▸ **INSTRUCTION**
Reproduce verbatim the material lines from the one containing "0–3 (H), 2–2 (A) (365, 108)" through the one containing "Shakhtar Donetsk (268, 813)", inclusive of both.

▸ **RECORDS TO USE**
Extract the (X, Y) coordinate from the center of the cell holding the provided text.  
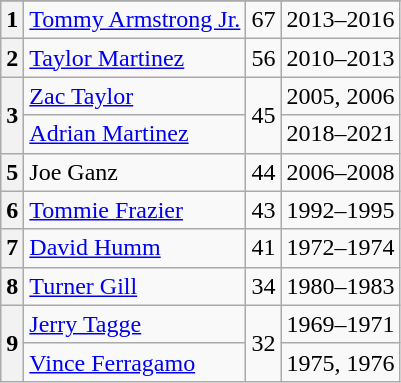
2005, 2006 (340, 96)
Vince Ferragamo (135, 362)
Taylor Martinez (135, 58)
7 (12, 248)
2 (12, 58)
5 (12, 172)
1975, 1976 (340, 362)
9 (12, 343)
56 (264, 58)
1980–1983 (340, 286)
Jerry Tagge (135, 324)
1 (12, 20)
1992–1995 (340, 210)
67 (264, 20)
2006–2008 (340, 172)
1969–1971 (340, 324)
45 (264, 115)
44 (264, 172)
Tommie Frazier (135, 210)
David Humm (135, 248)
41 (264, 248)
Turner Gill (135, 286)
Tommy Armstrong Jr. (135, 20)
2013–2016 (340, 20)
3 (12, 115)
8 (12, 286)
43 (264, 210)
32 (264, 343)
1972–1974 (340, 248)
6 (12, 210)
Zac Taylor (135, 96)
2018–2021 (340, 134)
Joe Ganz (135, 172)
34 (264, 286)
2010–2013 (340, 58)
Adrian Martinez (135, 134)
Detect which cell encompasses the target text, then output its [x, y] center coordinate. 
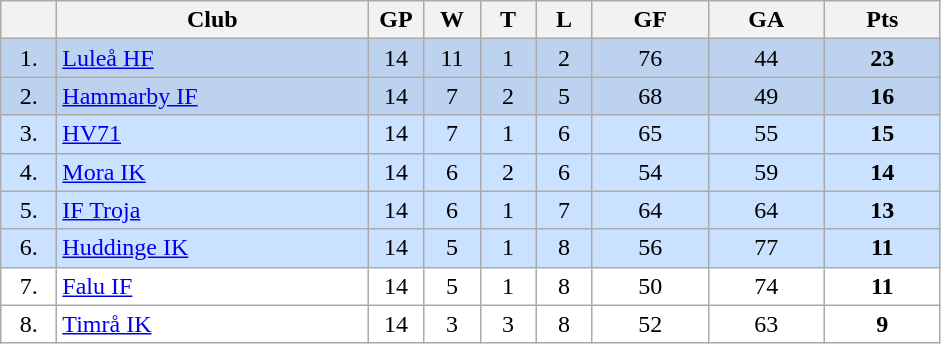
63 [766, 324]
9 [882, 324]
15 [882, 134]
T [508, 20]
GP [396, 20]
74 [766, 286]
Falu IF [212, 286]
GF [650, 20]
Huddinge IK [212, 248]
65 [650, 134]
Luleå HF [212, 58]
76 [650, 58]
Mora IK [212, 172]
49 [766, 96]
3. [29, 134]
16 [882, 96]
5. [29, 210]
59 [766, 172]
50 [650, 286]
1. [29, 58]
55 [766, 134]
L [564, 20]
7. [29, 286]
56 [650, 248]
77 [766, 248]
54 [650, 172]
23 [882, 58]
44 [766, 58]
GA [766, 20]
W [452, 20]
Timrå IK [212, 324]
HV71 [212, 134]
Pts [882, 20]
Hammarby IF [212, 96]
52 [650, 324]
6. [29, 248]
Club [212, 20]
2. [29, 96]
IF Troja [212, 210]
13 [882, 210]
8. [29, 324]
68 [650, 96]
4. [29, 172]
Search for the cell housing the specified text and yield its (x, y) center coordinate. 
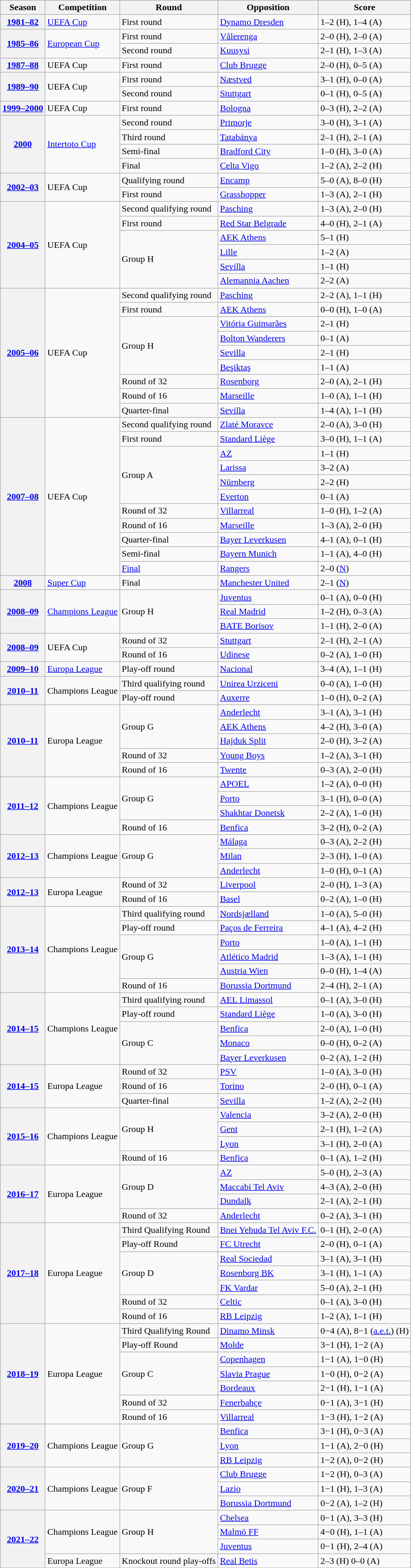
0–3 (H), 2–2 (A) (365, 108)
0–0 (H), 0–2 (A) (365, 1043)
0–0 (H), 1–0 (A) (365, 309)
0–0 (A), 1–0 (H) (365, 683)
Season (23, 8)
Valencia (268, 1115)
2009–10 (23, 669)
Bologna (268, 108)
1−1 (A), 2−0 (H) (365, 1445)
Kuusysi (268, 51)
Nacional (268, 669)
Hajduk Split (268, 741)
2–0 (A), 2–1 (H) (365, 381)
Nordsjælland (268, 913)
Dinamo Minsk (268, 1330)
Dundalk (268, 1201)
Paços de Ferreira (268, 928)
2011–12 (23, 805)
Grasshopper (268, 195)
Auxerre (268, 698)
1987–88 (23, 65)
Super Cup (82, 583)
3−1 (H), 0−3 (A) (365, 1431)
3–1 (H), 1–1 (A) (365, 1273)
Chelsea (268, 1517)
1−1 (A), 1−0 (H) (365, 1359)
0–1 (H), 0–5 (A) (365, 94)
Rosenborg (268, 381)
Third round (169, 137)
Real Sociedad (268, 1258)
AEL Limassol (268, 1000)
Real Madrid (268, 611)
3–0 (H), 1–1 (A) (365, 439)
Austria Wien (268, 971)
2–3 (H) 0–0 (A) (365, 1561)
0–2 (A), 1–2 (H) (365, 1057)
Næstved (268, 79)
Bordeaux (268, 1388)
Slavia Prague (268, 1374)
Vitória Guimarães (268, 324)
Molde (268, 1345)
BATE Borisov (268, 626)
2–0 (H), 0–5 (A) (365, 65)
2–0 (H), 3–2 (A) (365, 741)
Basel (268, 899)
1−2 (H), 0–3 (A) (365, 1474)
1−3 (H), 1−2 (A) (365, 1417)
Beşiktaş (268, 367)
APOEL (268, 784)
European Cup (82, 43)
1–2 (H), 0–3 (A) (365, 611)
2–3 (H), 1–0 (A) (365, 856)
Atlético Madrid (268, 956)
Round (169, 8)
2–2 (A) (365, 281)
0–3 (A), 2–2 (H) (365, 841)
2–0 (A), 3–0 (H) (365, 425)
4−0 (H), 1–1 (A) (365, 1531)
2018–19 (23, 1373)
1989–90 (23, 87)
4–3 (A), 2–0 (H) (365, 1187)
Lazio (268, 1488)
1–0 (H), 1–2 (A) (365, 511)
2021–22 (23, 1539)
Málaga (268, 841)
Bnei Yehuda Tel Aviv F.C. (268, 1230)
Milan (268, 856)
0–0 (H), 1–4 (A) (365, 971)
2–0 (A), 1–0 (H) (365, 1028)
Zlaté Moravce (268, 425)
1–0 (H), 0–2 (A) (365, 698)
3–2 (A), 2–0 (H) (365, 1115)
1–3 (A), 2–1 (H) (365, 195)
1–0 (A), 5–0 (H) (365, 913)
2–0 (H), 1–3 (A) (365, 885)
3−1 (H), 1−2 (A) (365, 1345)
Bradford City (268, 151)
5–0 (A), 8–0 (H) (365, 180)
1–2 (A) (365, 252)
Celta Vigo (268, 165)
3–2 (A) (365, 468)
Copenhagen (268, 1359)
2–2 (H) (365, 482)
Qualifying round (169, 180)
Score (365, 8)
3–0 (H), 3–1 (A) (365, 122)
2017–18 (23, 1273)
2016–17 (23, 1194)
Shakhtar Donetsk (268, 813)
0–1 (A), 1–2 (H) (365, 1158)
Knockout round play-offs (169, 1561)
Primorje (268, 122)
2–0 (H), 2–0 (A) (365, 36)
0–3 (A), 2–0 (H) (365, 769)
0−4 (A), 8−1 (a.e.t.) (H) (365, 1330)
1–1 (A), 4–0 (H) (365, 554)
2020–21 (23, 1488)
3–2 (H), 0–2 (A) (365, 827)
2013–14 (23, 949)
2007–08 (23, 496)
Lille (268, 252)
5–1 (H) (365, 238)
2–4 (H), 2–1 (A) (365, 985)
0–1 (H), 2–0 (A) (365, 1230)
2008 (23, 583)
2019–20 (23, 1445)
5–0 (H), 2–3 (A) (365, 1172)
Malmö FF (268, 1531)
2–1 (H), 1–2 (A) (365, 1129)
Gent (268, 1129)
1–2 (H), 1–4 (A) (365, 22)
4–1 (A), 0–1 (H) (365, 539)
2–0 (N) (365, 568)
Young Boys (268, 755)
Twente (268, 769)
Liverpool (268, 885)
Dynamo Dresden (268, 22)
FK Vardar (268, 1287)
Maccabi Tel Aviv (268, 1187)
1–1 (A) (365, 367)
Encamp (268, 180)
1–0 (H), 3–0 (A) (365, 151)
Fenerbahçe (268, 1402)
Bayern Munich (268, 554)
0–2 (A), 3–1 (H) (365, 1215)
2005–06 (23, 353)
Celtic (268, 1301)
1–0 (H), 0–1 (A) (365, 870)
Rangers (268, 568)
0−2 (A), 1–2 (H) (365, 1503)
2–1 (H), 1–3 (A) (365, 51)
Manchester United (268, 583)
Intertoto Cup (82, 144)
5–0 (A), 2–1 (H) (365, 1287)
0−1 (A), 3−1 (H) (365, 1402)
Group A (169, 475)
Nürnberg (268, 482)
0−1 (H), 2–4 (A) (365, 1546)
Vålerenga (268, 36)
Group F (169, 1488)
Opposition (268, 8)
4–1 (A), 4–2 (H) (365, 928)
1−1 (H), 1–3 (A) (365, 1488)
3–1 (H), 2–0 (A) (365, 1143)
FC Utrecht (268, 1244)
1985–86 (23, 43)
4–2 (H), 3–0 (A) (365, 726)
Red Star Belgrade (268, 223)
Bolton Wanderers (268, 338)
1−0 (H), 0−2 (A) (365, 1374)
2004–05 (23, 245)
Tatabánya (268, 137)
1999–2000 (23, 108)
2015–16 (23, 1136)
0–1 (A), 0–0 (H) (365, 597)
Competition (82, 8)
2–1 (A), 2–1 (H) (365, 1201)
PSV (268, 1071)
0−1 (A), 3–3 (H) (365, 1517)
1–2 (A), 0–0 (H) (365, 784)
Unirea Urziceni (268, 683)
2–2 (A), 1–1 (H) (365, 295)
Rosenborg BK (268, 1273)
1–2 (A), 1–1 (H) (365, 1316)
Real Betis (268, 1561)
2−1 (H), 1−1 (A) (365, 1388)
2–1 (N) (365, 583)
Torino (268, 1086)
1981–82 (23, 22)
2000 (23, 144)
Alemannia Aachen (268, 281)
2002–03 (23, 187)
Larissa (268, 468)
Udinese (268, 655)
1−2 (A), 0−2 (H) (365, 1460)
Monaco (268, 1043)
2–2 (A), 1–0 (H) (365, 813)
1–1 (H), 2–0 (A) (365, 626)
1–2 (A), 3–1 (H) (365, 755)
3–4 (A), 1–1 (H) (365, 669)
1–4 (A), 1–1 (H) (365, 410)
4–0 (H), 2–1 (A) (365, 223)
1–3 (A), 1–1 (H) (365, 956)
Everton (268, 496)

==

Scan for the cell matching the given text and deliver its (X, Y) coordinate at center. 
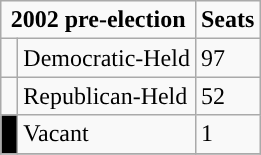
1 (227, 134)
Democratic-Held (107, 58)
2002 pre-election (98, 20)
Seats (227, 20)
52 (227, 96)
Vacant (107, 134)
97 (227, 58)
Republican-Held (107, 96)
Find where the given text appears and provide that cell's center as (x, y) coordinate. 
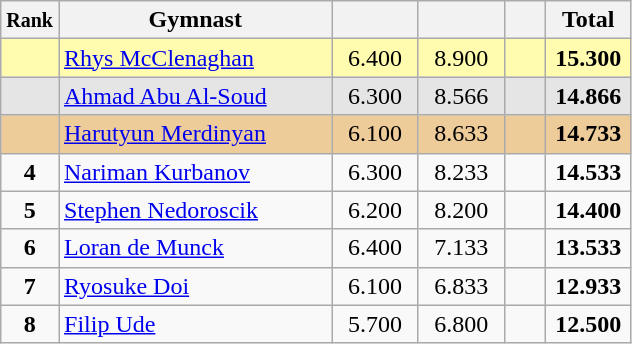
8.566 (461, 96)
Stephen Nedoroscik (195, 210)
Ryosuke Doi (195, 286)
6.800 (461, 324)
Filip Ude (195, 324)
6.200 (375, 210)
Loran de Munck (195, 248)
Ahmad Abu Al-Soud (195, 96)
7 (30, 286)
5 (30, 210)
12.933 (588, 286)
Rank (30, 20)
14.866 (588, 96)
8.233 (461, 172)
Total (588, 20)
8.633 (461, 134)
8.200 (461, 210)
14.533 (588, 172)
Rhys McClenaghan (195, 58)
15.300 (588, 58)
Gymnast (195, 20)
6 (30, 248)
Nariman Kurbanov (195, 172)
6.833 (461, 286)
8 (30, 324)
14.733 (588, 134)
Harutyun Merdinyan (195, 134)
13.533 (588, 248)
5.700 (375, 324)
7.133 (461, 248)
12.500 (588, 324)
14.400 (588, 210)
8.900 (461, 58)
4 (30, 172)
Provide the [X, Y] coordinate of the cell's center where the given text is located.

▸ **COMPLETE ANSWER**
0–3 (H), 2–2 (A) (365, 108)
0–0 (H), 0–2 (A) (365, 1043)
0–0 (H), 1–0 (A) (365, 309)
0–0 (A), 1–0 (H) (365, 683)
Season (23, 8)
Valencia (268, 1115)
2009–10 (23, 669)
Bologna (268, 108)
1−1 (A), 2−0 (H) (365, 1445)
Kuusysi (268, 51)
Nacional (268, 669)
Hajduk Split (268, 741)
2–0 (A), 2–1 (H) (365, 381)
Nordsjælland (268, 913)
Dinamo Minsk (268, 1330)
Dundalk (268, 1201)
Paços de Ferreira (268, 928)
2011–12 (23, 805)
Grasshopper (268, 195)
Auxerre (268, 698)
1987–88 (23, 65)
Super Cup (82, 583)
3−1 (H), 0−3 (A) (365, 1431)
3–1 (H), 1–1 (A) (365, 1273)
Chelsea (268, 1517)
1−1 (A), 1−0 (H) (365, 1359)
0–1 (H), 0–5 (A) (365, 94)
Rosenborg (268, 381)
Third round (169, 137)
Real Sociedad (268, 1258)
AEL Limassol (268, 1000)
Real Madrid (268, 611)
3–0 (H), 1–1 (A) (365, 439)
Austria Wien (268, 971)
2–3 (H) 0–0 (A) (365, 1561)
0–2 (A), 1–2 (H) (365, 1057)
Næstved (268, 79)
Bordeaux (268, 1388)
Slavia Prague (268, 1374)
Vitória Guimarães (268, 324)
Molde (268, 1345)
BATE Borisov (268, 626)
2–0 (H), 0–5 (A) (365, 65)
2–0 (H), 3–2 (A) (365, 741)
Basel (268, 899)
1−2 (H), 0–3 (A) (365, 1474)
1−3 (H), 1−2 (A) (365, 1417)
Beşiktaş (268, 367)
APOEL (268, 784)
European Cup (82, 43)
1–2 (H), 0–3 (A) (365, 611)
2–3 (H), 1–0 (A) (365, 856)
Atlético Madrid (268, 956)
Round (169, 8)
2–2 (A) (365, 281)
0–3 (A), 2–2 (H) (365, 841)
2–0 (A), 3–0 (H) (365, 425)
4−0 (H), 1–1 (A) (365, 1531)
2018–19 (23, 1373)
1989–90 (23, 87)
4–3 (A), 2–0 (H) (365, 1187)
Lazio (268, 1488)
1–0 (H), 1–2 (A) (365, 511)
2021–22 (23, 1539)
Málaga (268, 841)
Bnei Yehuda Tel Aviv F.C. (268, 1230)
Milan (268, 856)
0–0 (H), 1–4 (A) (365, 971)
2–0 (A), 1–0 (H) (365, 1028)
Zlaté Moravce (268, 425)
1–0 (H), 0–2 (A) (365, 698)
3–2 (A), 2–0 (H) (365, 1115)
1–3 (A), 2–1 (H) (365, 195)
1–0 (A), 5–0 (H) (365, 913)
2–0 (H), 1–3 (A) (365, 885)
3−1 (H), 1−2 (A) (365, 1345)
Bradford City (268, 151)
5–0 (A), 8–0 (H) (365, 180)
1–2 (A) (365, 252)
Celta Vigo (268, 165)
3–2 (A) (365, 468)
Copenhagen (268, 1359)
2–2 (H) (365, 482)
Qualifying round (169, 180)
Score (365, 8)
3–0 (H), 3–1 (A) (365, 122)
2017–18 (23, 1273)
2016–17 (23, 1194)
Shakhtar Donetsk (268, 813)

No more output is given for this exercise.